WORK TO COMPLETE: Look through the lines below and extract any with the word "white".

━━━━━━━━━━

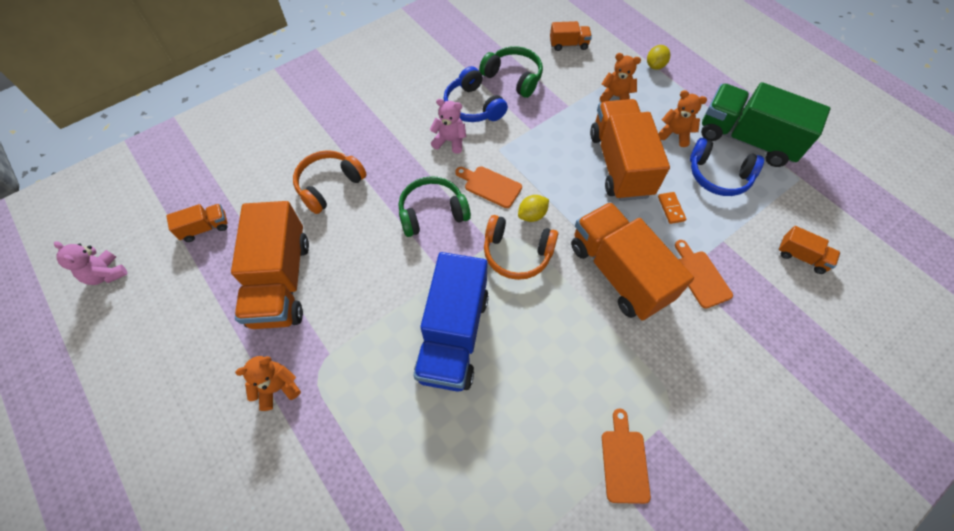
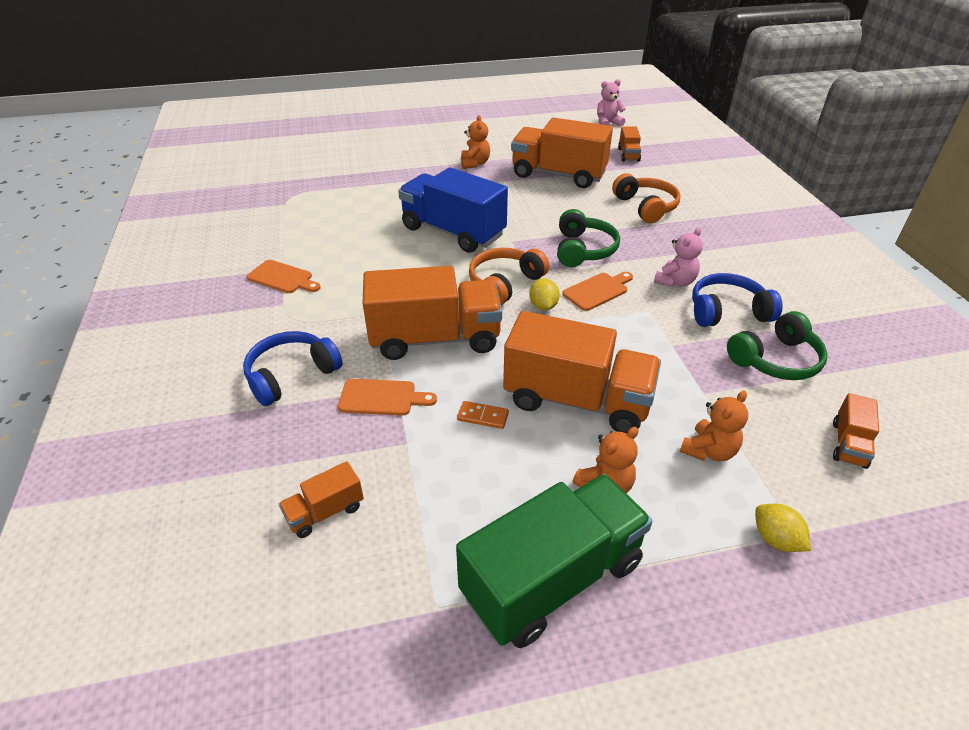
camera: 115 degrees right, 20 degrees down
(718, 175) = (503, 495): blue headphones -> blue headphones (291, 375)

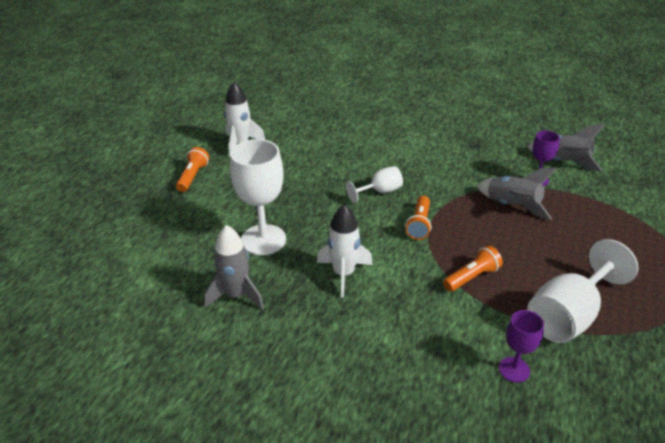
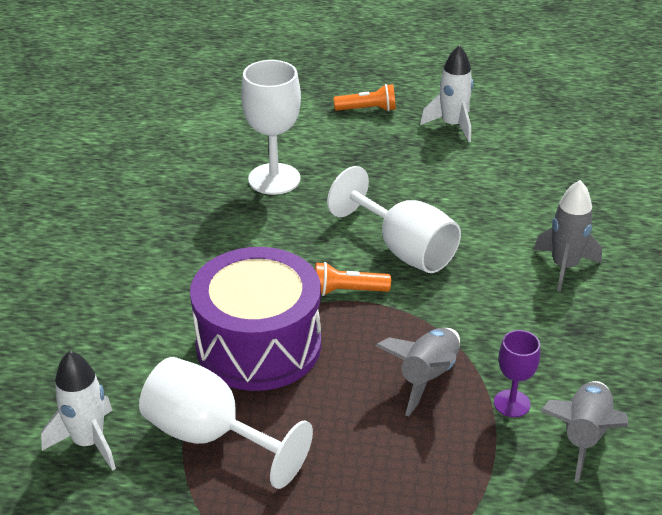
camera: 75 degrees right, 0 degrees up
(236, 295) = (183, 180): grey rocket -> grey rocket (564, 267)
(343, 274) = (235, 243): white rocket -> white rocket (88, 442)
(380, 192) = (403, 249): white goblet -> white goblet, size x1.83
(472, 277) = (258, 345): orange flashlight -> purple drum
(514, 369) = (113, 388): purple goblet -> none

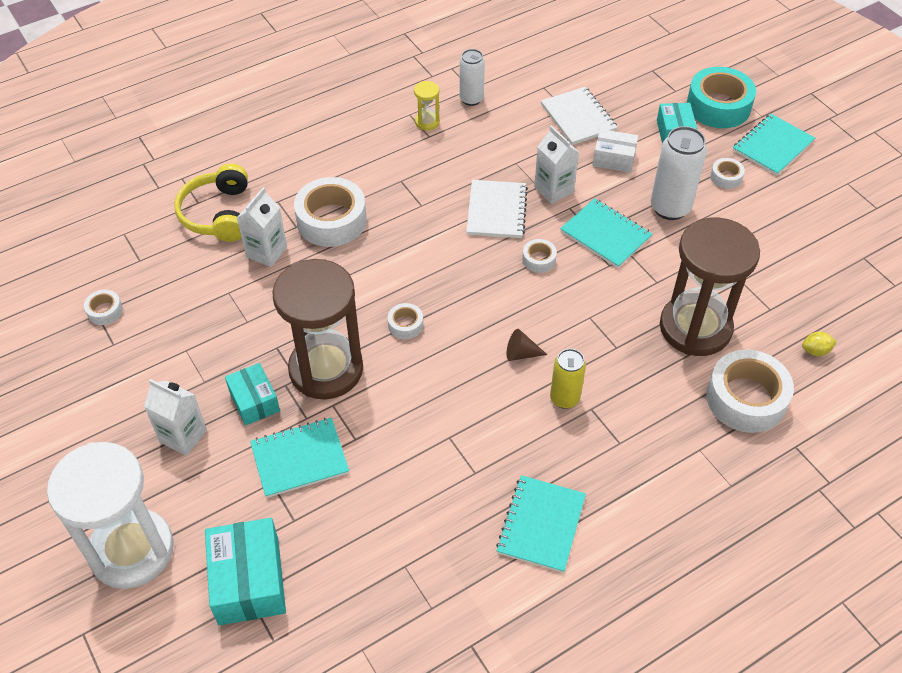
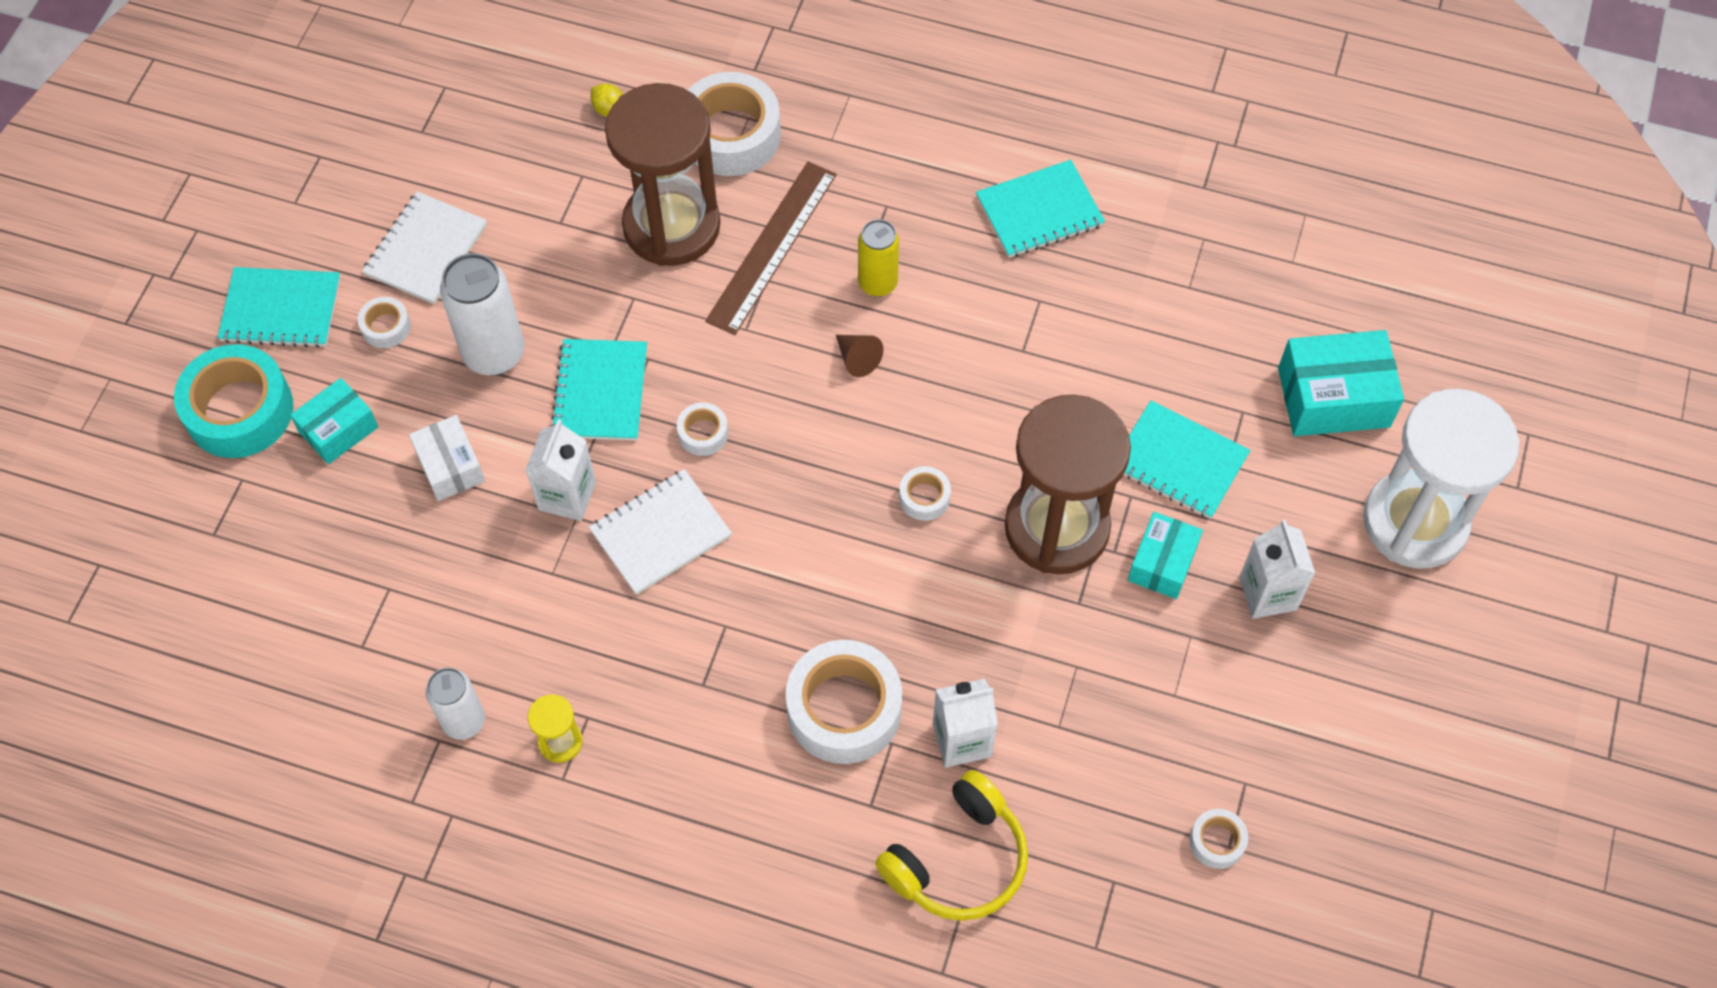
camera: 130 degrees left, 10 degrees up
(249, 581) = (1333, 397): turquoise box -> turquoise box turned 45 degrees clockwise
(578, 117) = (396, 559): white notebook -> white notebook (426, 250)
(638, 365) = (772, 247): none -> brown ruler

━━━━━━━━━━

PROBLEM SOLUTION:
(343, 274) = (235, 243): white rocket -> white rocket (88, 442)
(380, 192) = (403, 249): white goblet -> white goblet, size x1.83
(578, 117) = (396, 559): white notebook -> white notebook (426, 250)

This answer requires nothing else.